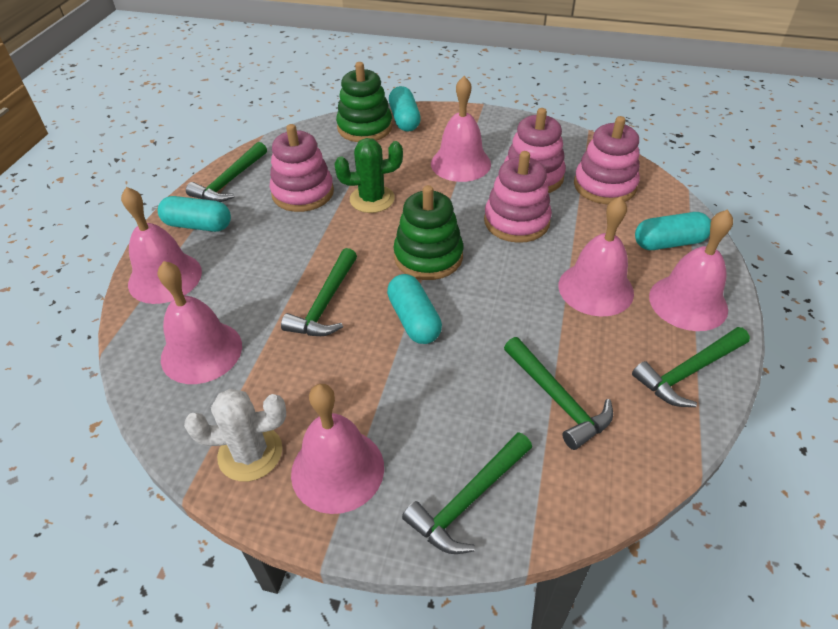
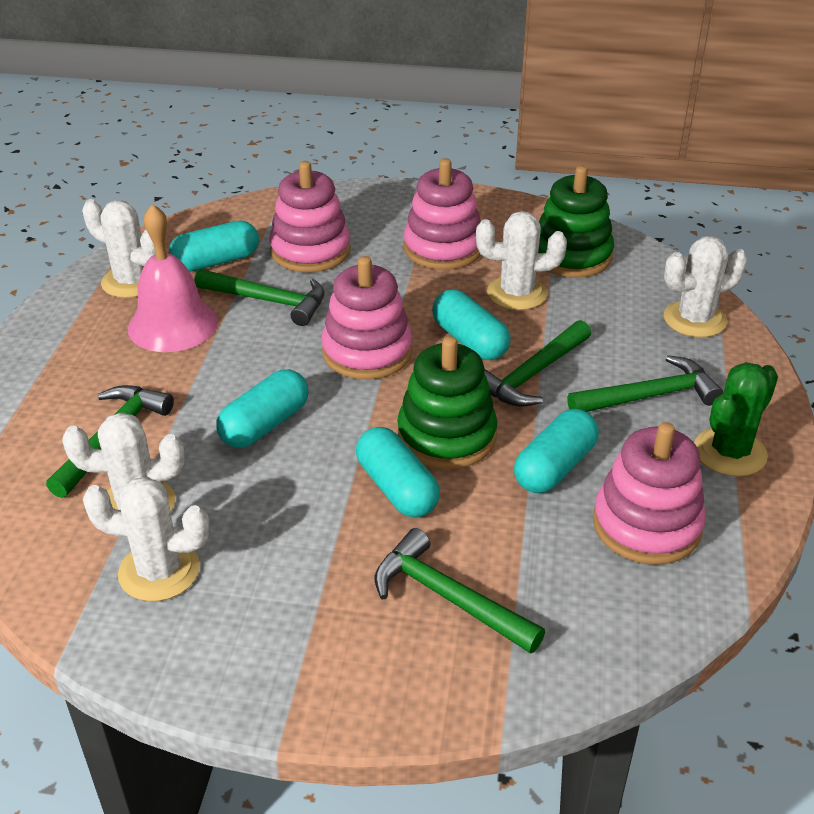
pink bell: 6 -> 1
turquoise capsule: 4 -> 5
white cactus: 1 -> 5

EXERCISE INSTRUCTIONS.
Transcribe the data verbatim. No picture belongs in the result.

REPLY.
pink bell: 6 -> 1
turquoise capsule: 4 -> 5
white cactus: 1 -> 5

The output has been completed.